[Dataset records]
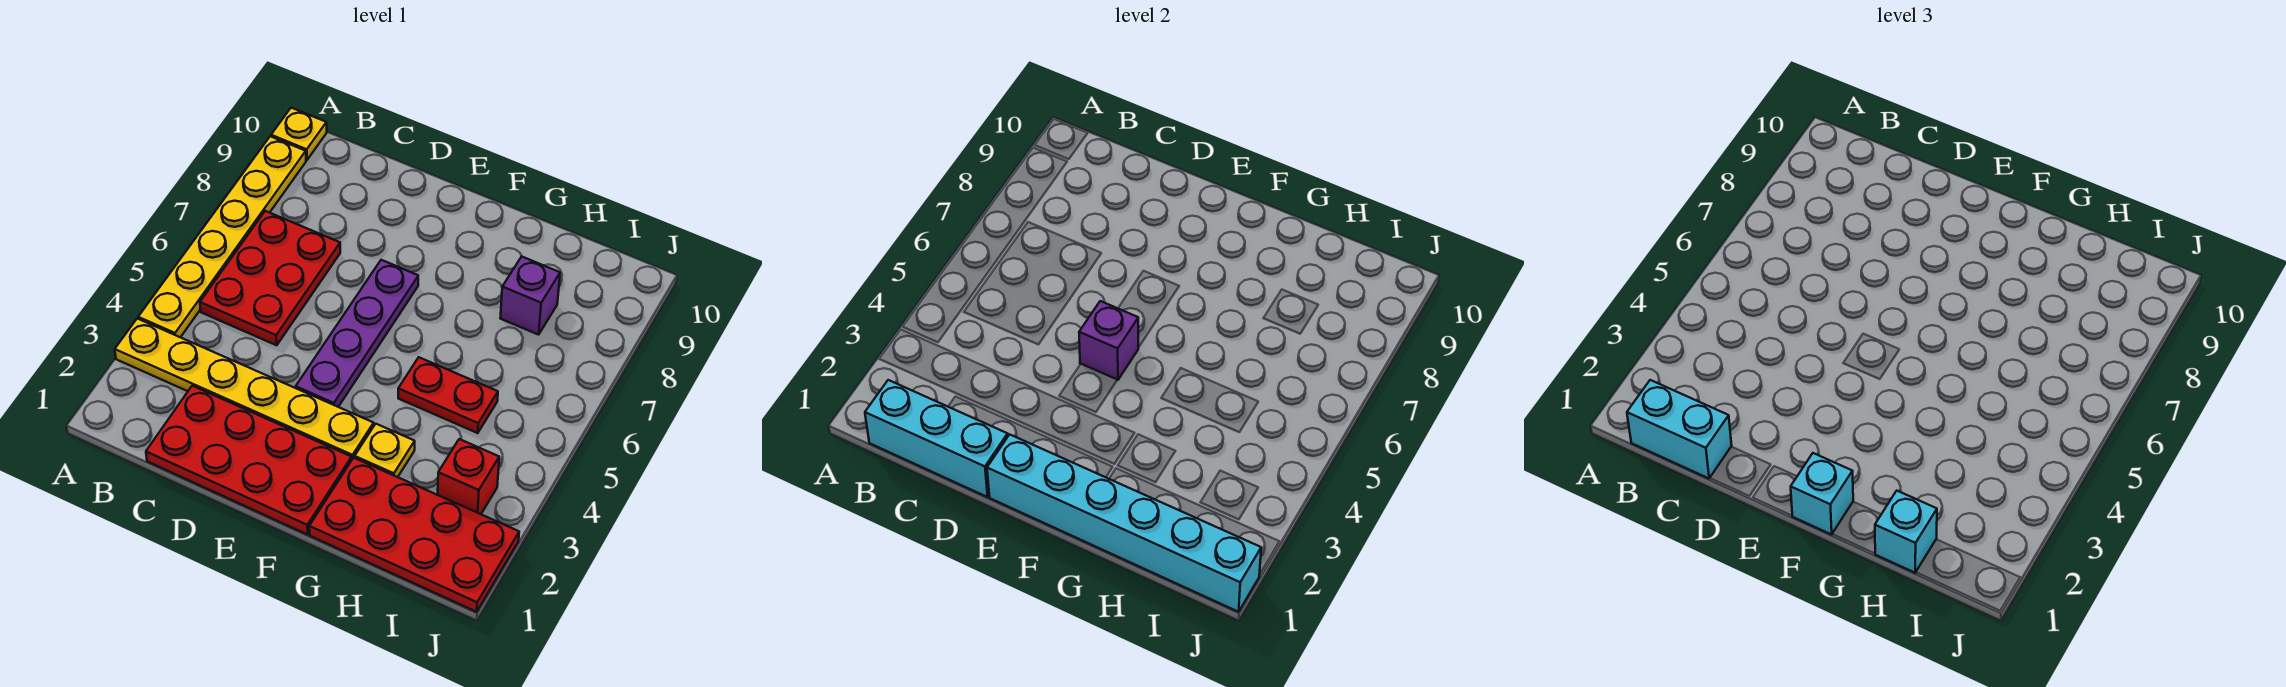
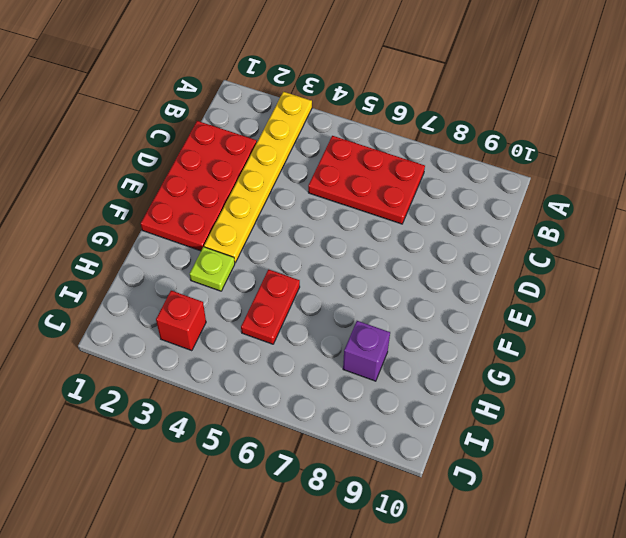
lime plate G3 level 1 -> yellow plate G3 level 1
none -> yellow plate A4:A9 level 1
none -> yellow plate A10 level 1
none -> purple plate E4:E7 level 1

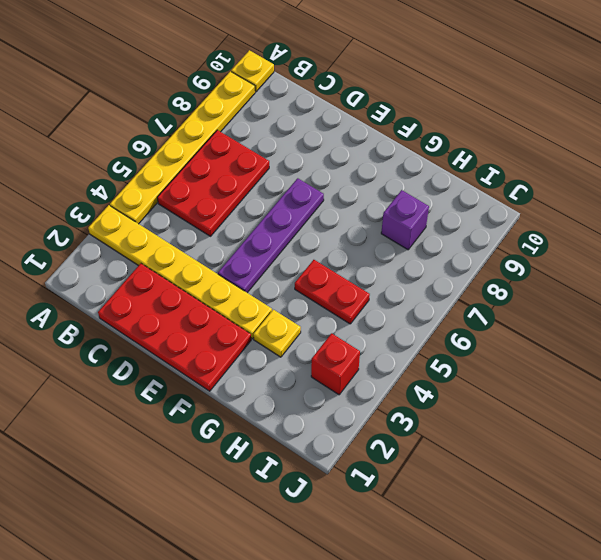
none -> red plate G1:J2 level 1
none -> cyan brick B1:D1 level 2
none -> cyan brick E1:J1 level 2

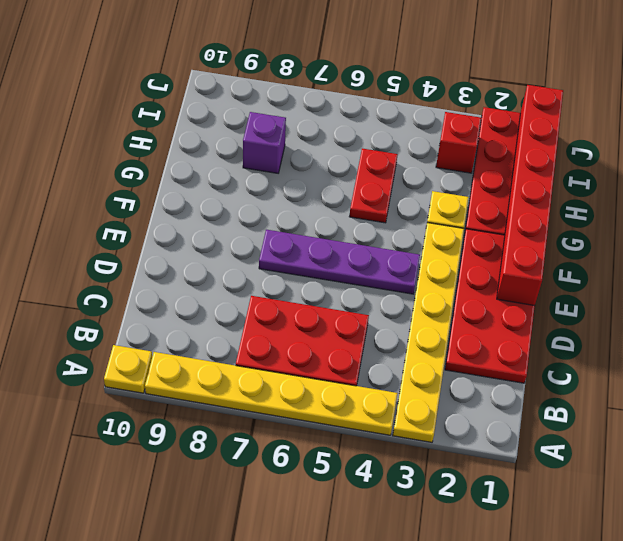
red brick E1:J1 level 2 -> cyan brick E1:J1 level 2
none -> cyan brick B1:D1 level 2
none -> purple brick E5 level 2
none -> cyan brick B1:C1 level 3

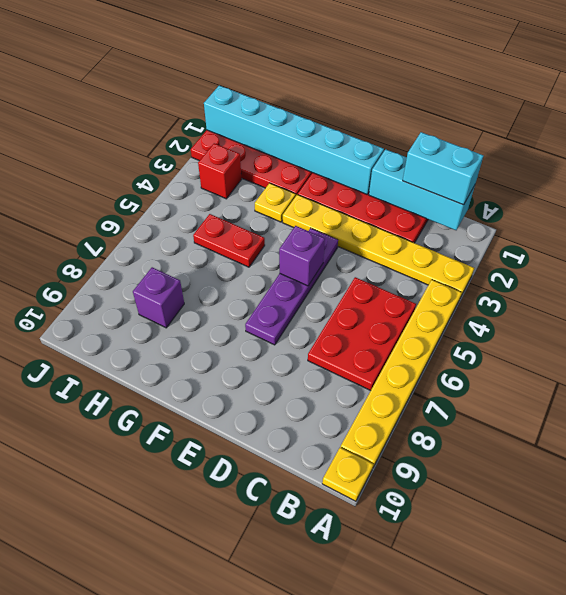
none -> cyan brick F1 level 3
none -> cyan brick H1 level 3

--

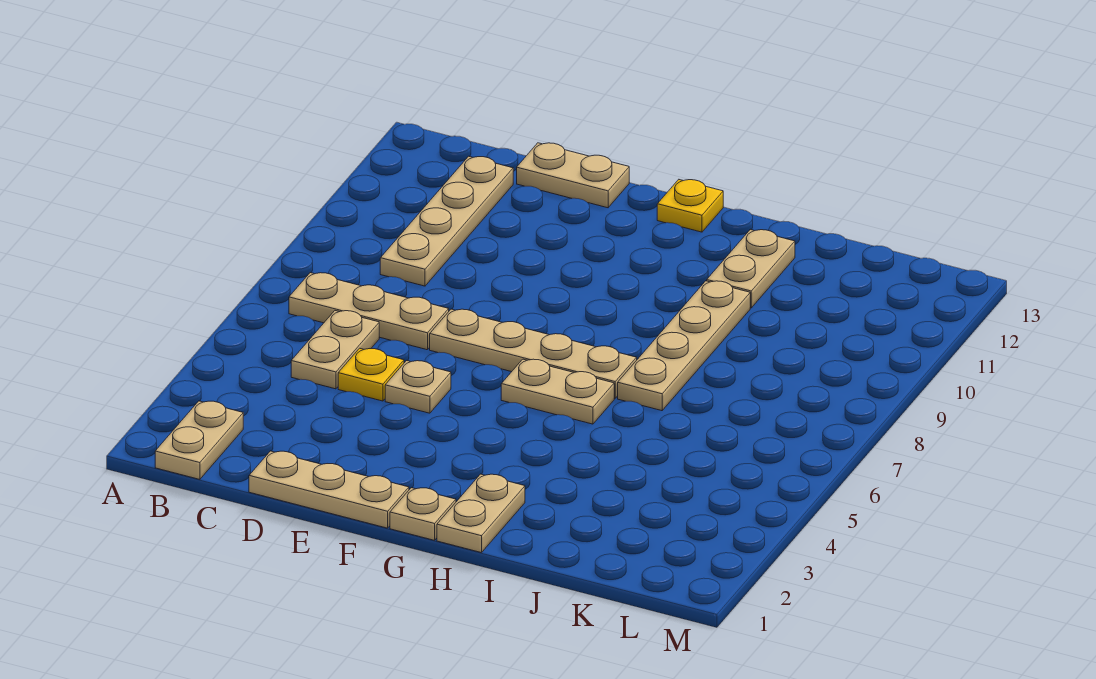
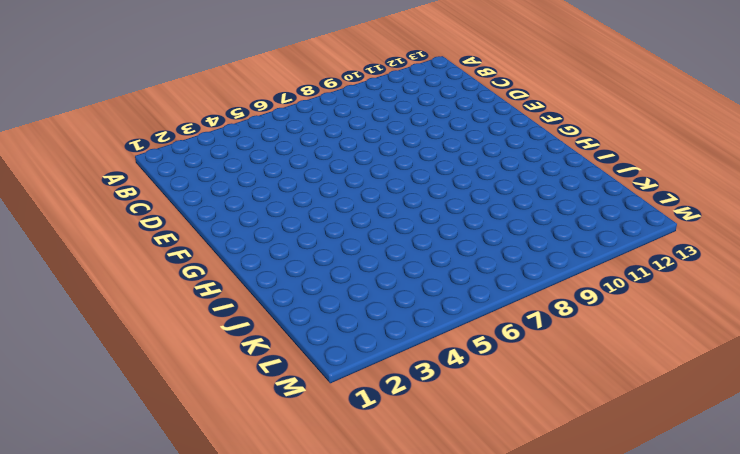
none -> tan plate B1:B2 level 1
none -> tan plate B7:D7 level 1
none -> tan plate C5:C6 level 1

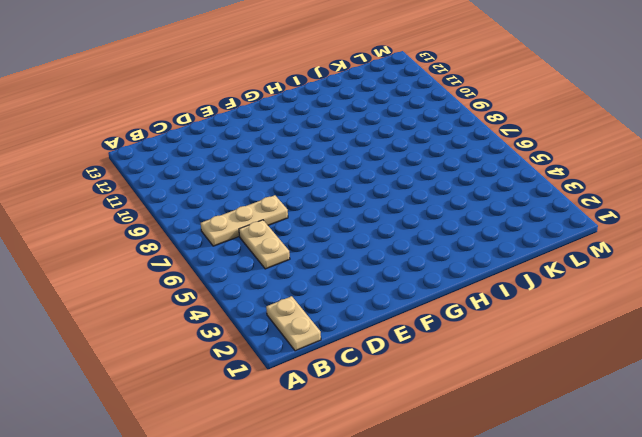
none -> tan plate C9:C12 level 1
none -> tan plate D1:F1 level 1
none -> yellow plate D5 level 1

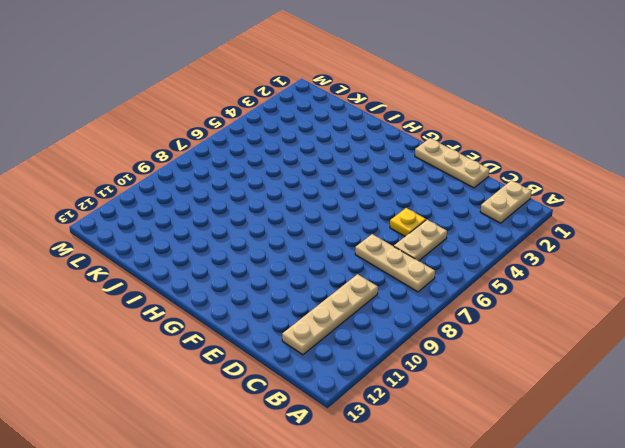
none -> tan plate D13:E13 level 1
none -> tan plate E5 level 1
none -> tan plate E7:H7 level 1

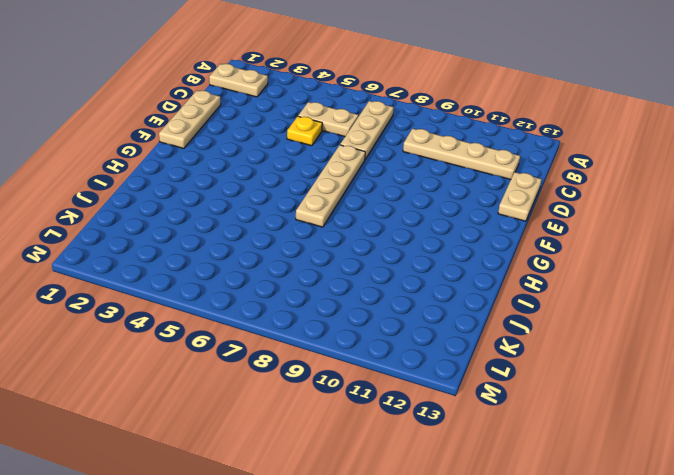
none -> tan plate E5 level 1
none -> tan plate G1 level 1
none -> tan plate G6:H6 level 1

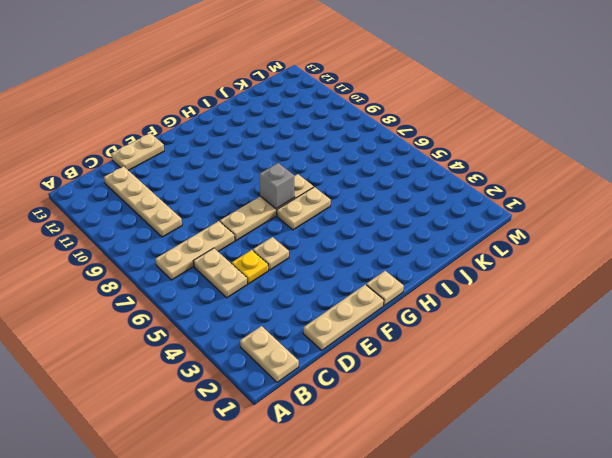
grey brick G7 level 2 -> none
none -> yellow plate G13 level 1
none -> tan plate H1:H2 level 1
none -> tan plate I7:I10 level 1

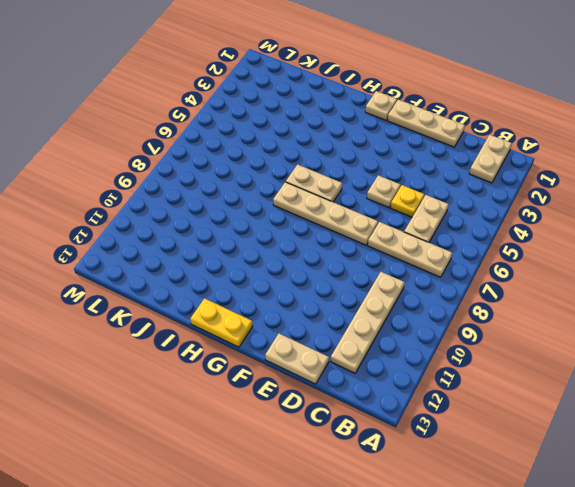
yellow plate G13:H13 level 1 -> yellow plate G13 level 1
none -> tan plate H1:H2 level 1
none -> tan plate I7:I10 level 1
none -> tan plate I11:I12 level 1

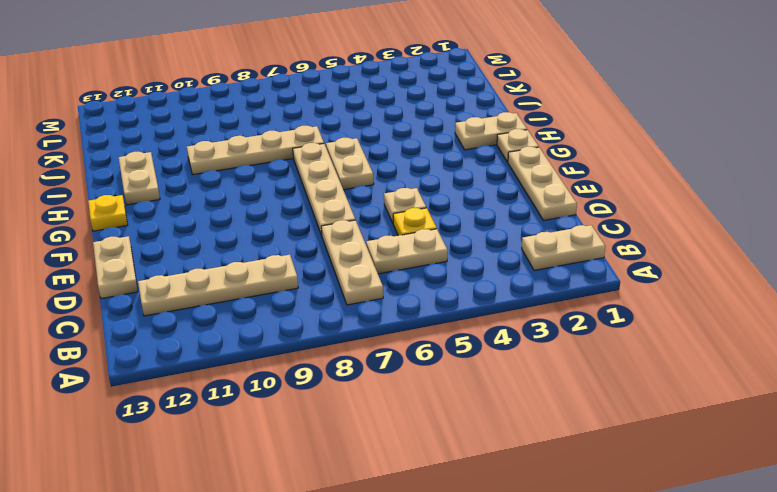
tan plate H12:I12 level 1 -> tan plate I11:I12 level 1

» **Task requirements**
What lines above contain the string "purple"? Copy all of them.

» **Response to this task**
none -> purple plate E4:E7 level 1
none -> purple brick E5 level 2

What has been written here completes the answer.